* [Problem statement]: Copy every line of the records that includes the word "turquoise".
──────
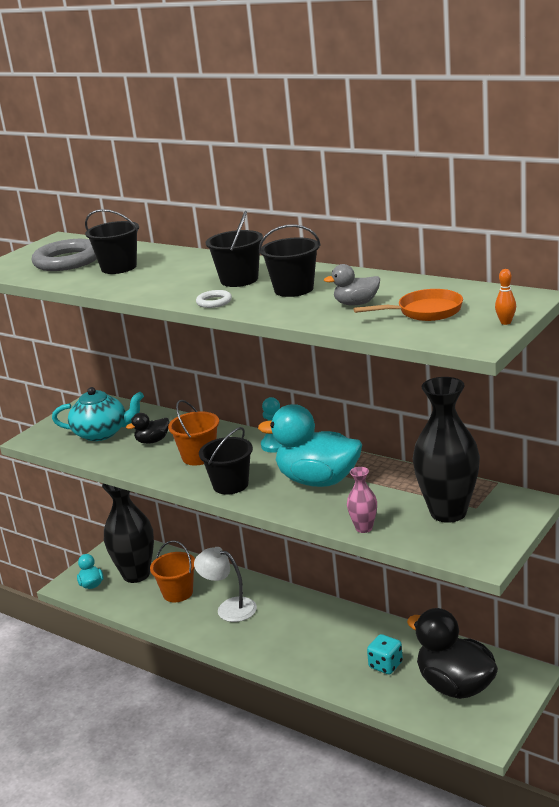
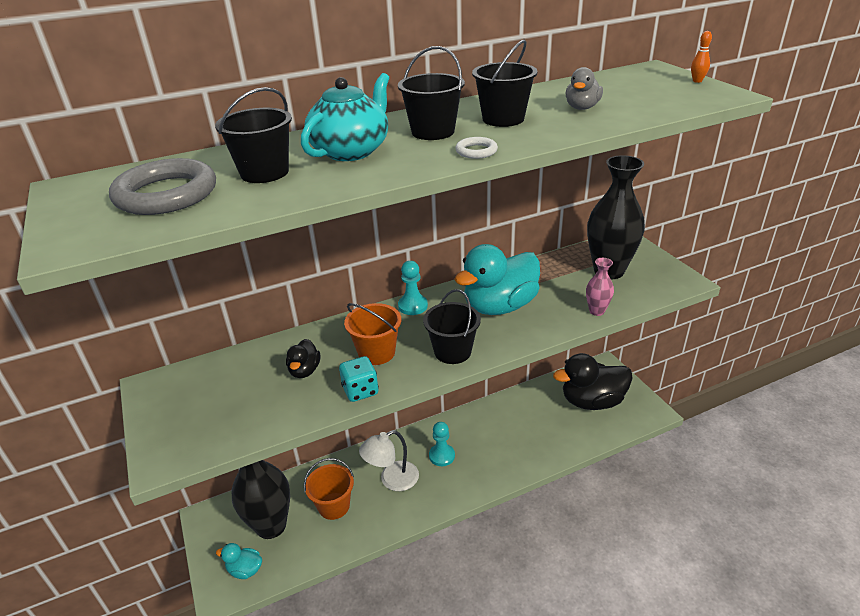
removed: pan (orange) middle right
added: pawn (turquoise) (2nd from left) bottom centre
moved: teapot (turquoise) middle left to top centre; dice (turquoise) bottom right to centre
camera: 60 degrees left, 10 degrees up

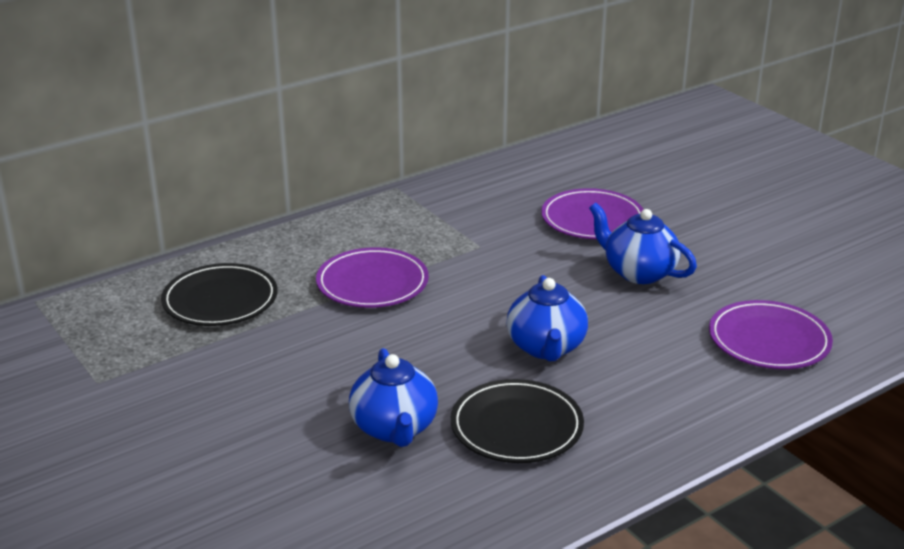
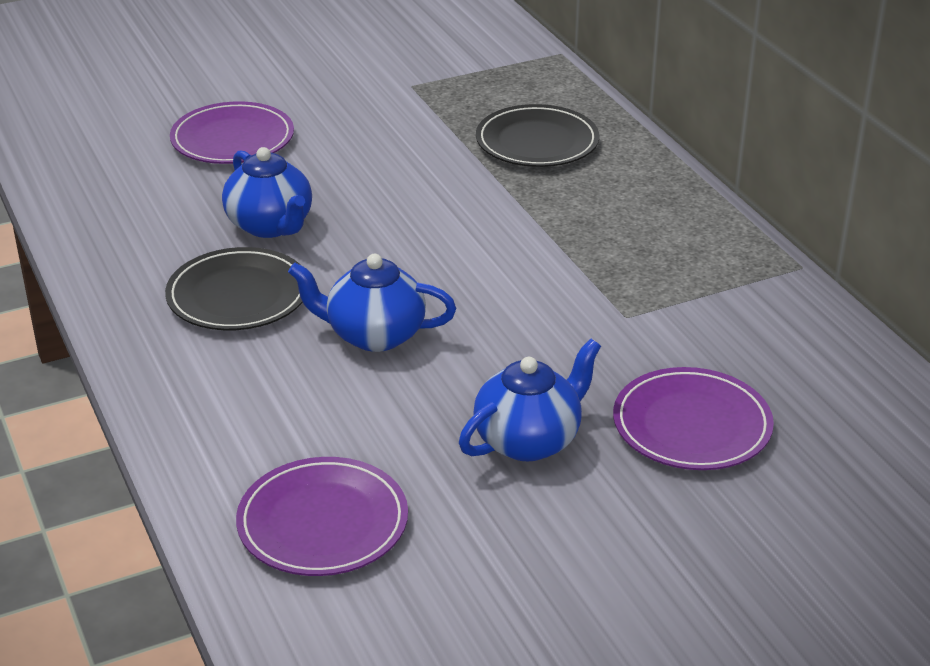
moved: plate (purple) (1st from left) centre to top left
turned: teapot (blue) (1st from left) bottom centre = top left 120 degrees counterclockwise
camera: 100 degrees right, 5 degrees up

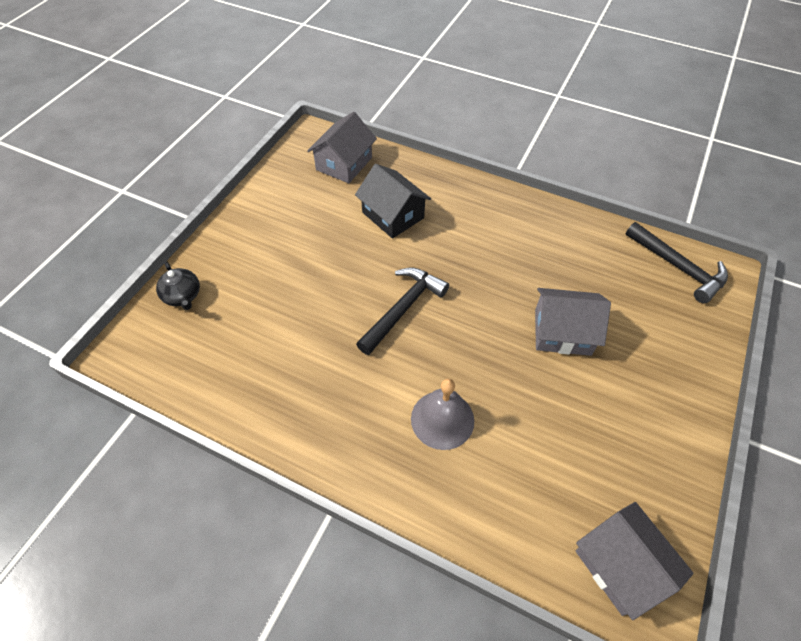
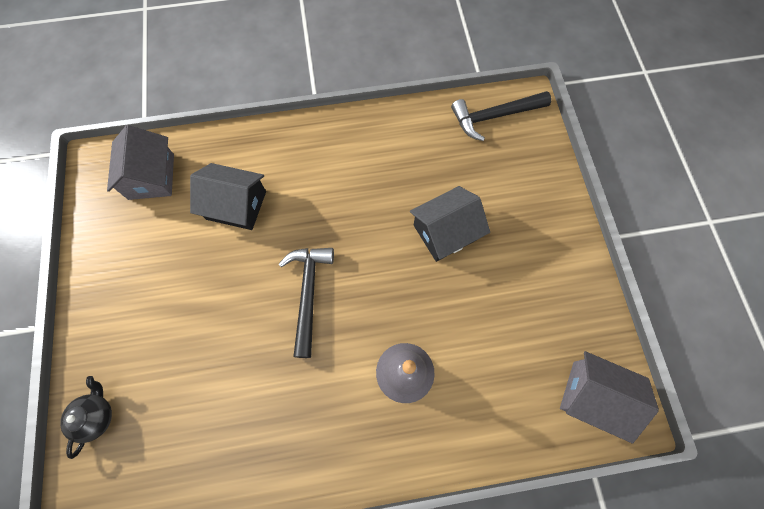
recoloured: house (grey) (2nd from left) middle right to house (black) (2nd from left) centre
turned: teapot (black) middle left = bottom left 105 degrees counterclockwise; hammer (black) (2nd from left) middle right = top centre 150 degrees clockwise
camera: 35 degrees left, 15 degrees up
──────
* [Answer for the task]:
added: pawn (turquoise) (2nd from left) bottom centre
moved: teapot (turquoise) middle left to top centre; dice (turquoise) bottom right to centre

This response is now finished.